(Records drawn from a dataset)
>>>>>

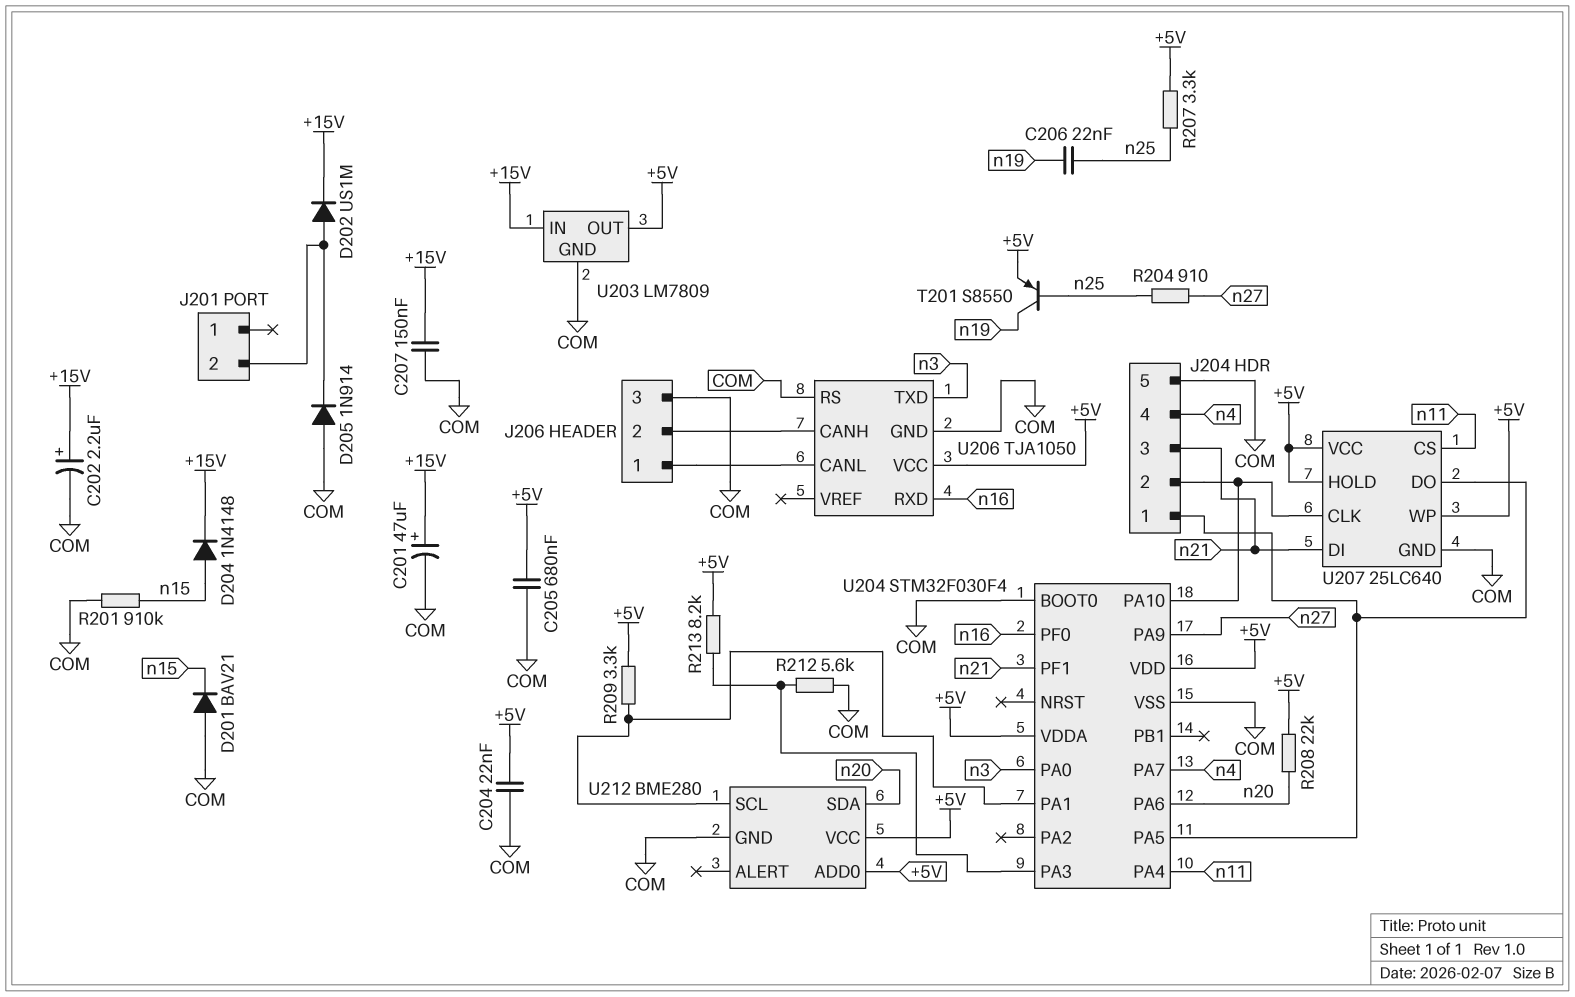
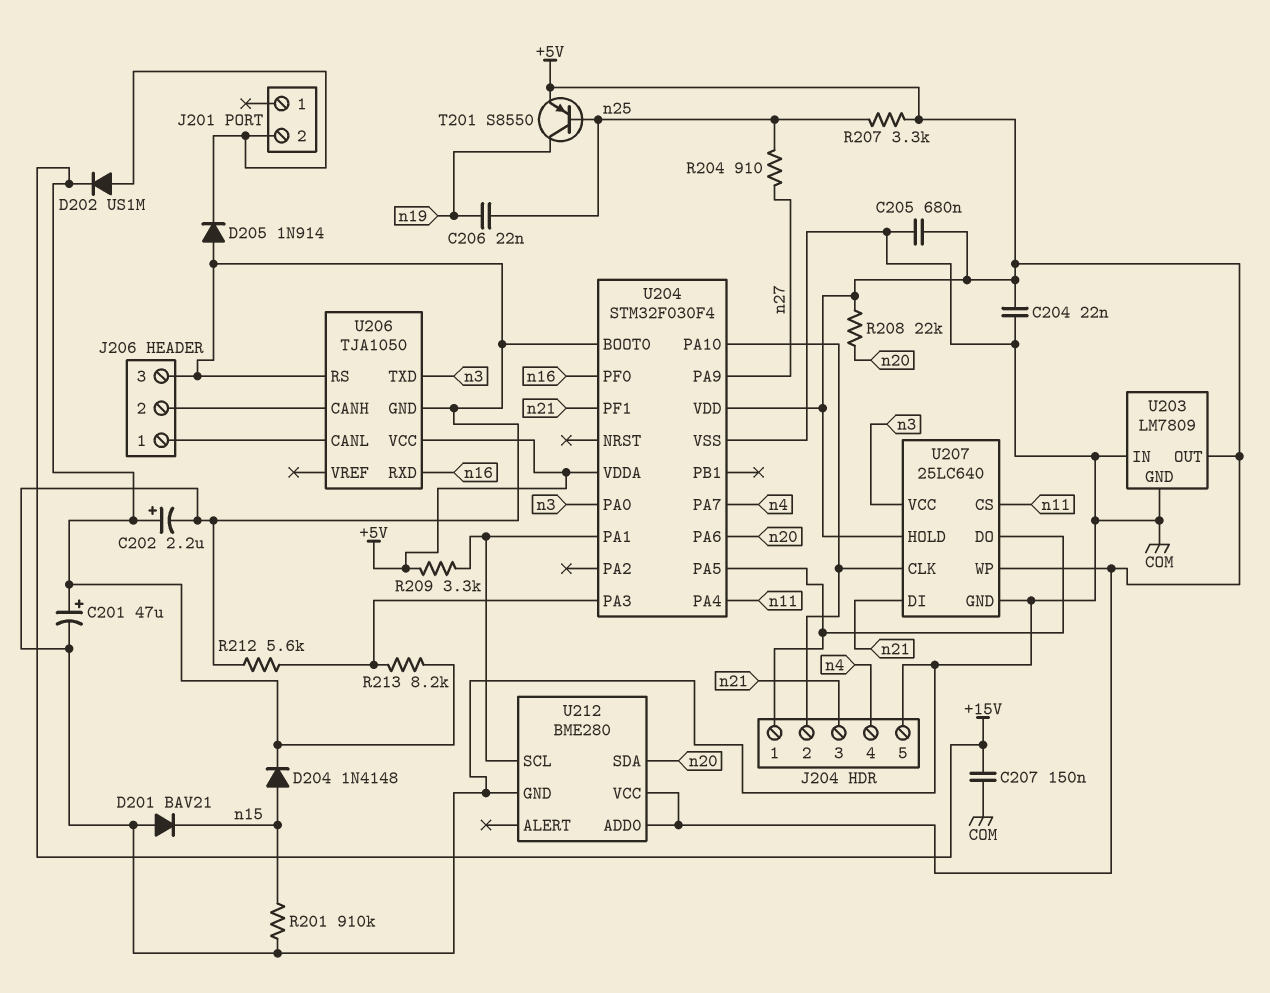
R213: 8.2k (+5V, U204/PA3) -> 8.2k (+15V, U204/PA3)
U203 pin IN: +15V -> COM
U207 pin VCC: +5V -> n3

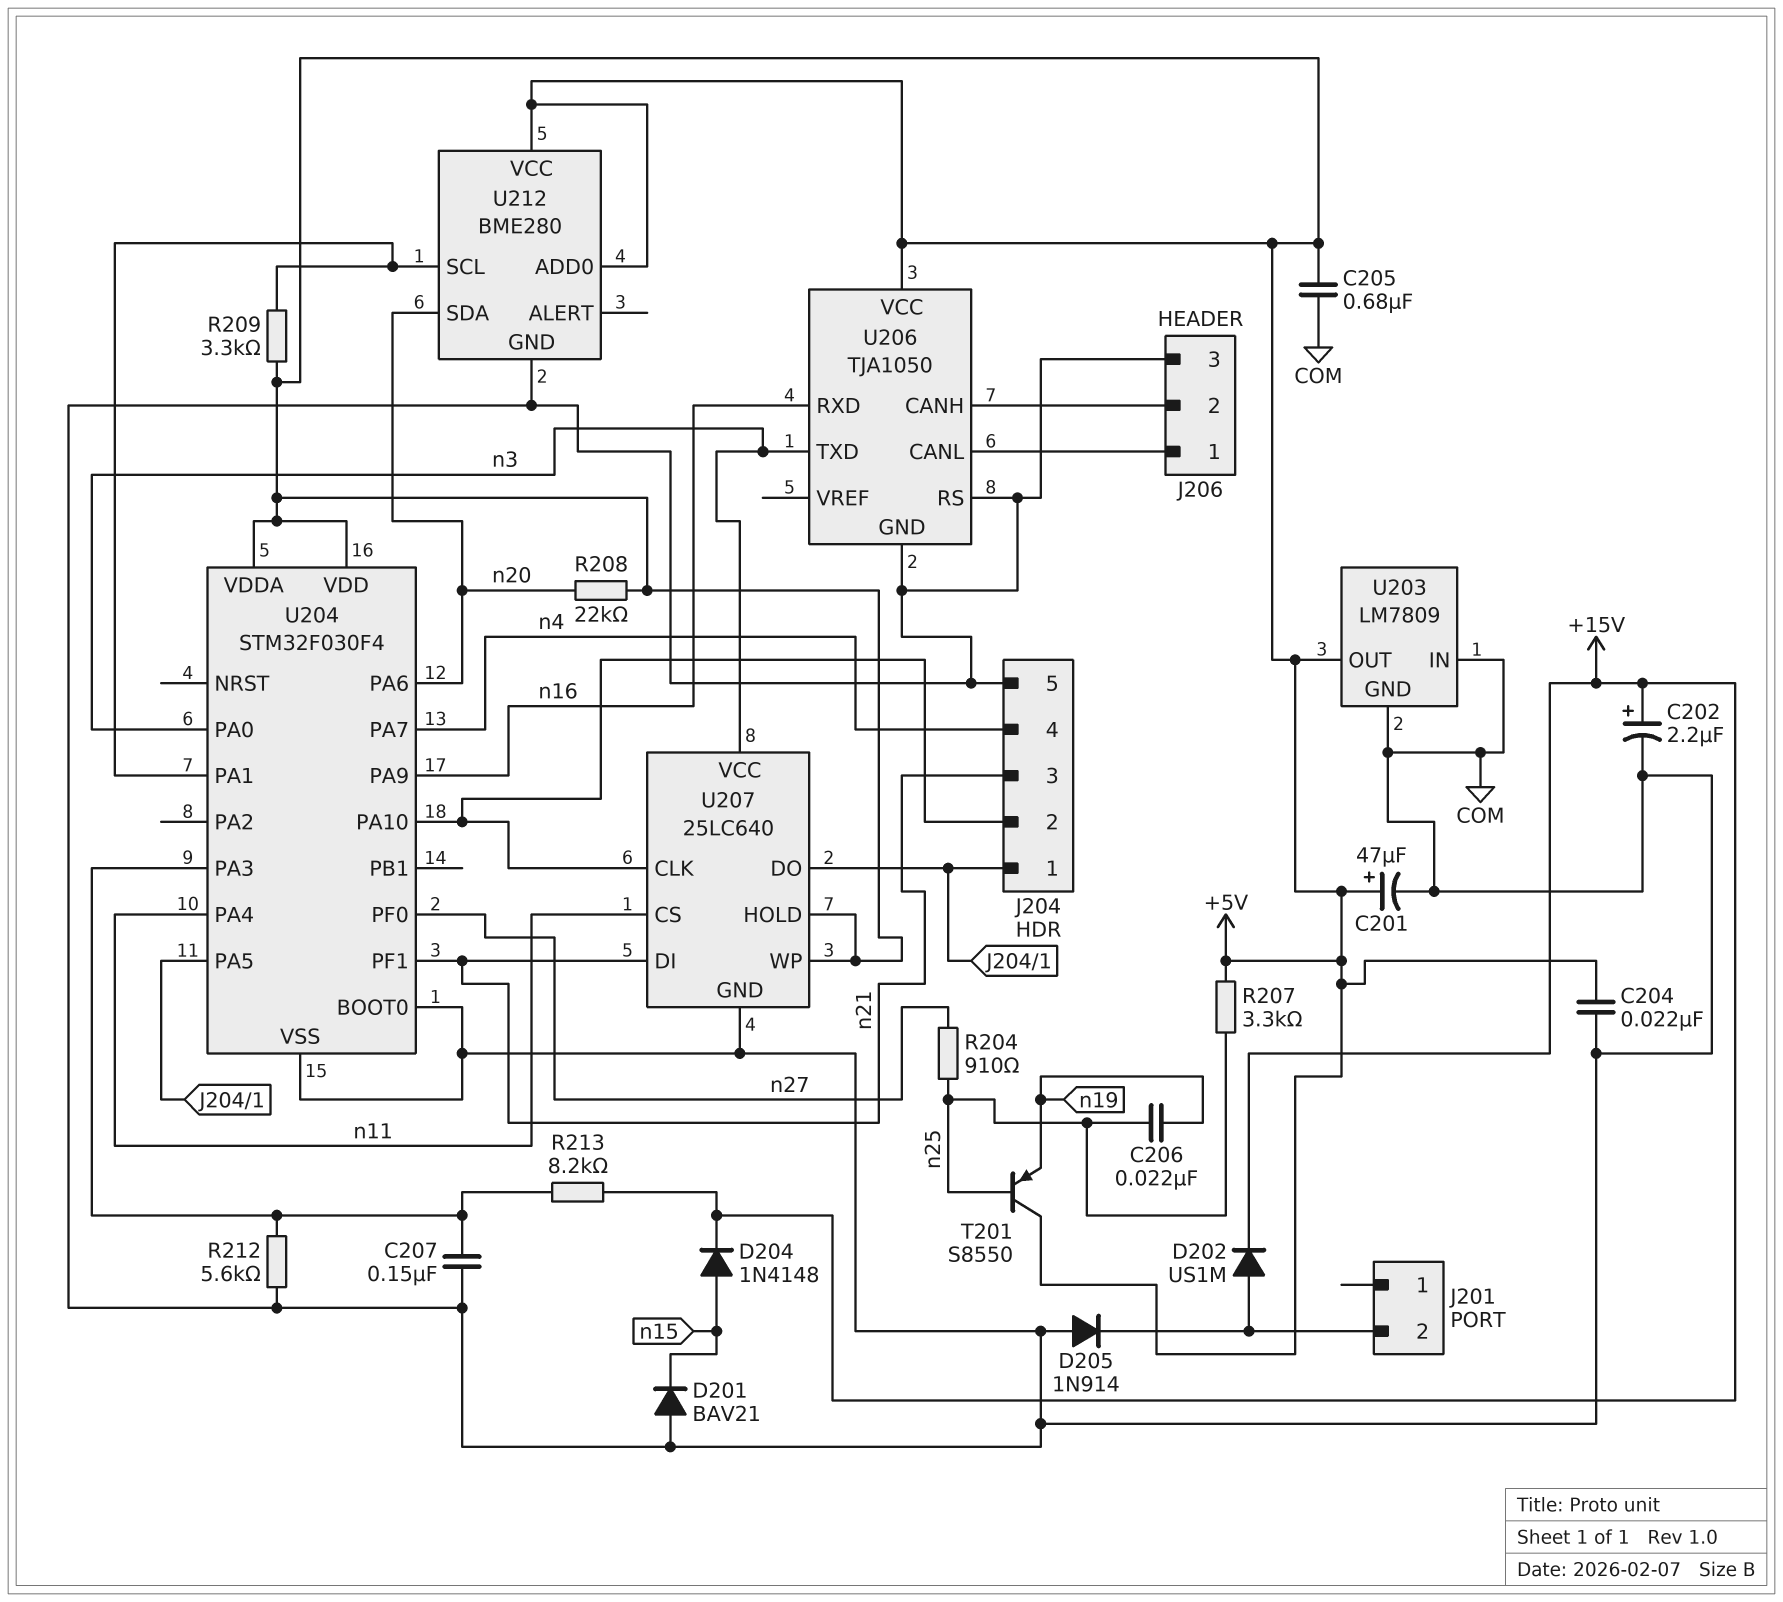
C201: 47uF (plus +15V, minus COM) -> 47uF (plus +5V, minus COM)
C207: 150nF (+15V, COM) -> 150nF (COM, U204/PA3)
R201: 910k (COM, n15) -> none
T201: PNP S8550 (B n25, C n19, E +5V) -> PNP S8550 (B n25, C +5V, E n19)
U204 pin PA9: n27 -> n16
U204 pin PF0: n16 -> n27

<<<<<

| Exercise aim |
Each entry above is to be restated exactly, without its images.

| Answer space |
R213: 8.2k (+5V, U204/PA3) -> 8.2k (+15V, U204/PA3)
U203 pin IN: +15V -> COM
U207 pin VCC: +5V -> n3

C201: 47uF (plus +15V, minus COM) -> 47uF (plus +5V, minus COM)
C207: 150nF (+15V, COM) -> 150nF (COM, U204/PA3)
R201: 910k (COM, n15) -> none
T201: PNP S8550 (B n25, C n19, E +5V) -> PNP S8550 (B n25, C +5V, E n19)
U204 pin PA9: n27 -> n16
U204 pin PF0: n16 -> n27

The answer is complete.